(Given data Opens)
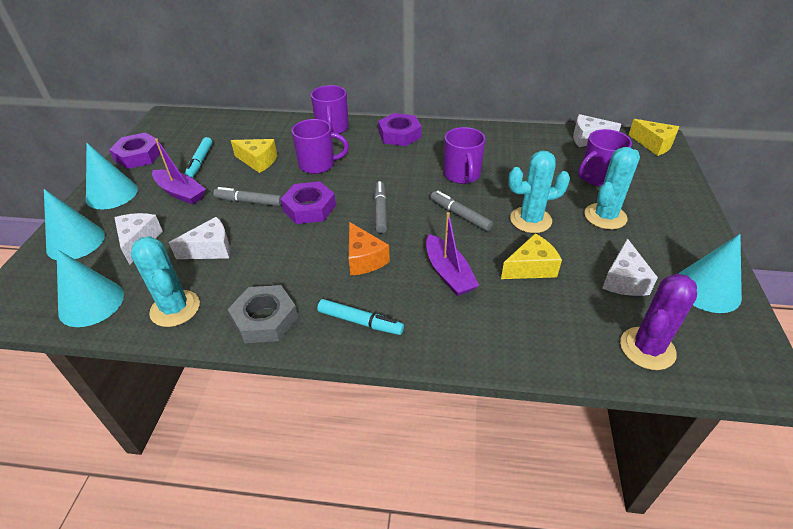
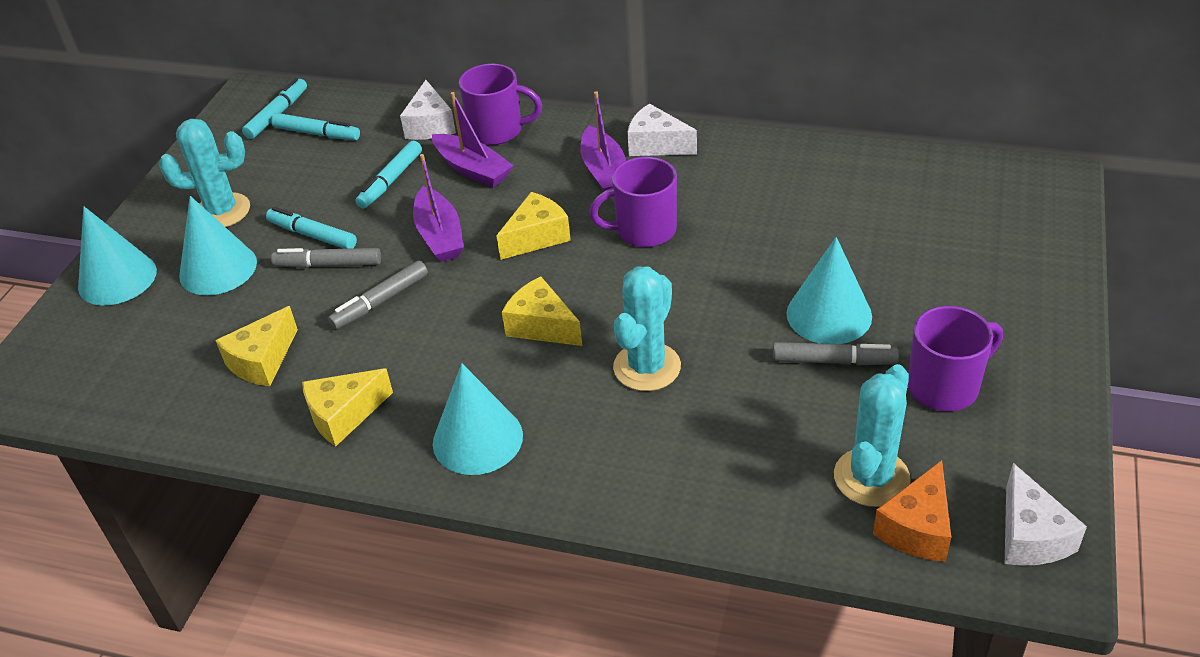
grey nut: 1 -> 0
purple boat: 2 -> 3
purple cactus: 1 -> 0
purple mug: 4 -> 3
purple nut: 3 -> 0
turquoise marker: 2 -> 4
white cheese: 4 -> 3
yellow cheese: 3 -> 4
(Given data Closes)
◆ About this task
Using the material above, retype each entry exactly and omit the pictures.

◆ Output below
grey nut: 1 -> 0
purple boat: 2 -> 3
purple cactus: 1 -> 0
purple mug: 4 -> 3
purple nut: 3 -> 0
turquoise marker: 2 -> 4
white cheese: 4 -> 3
yellow cheese: 3 -> 4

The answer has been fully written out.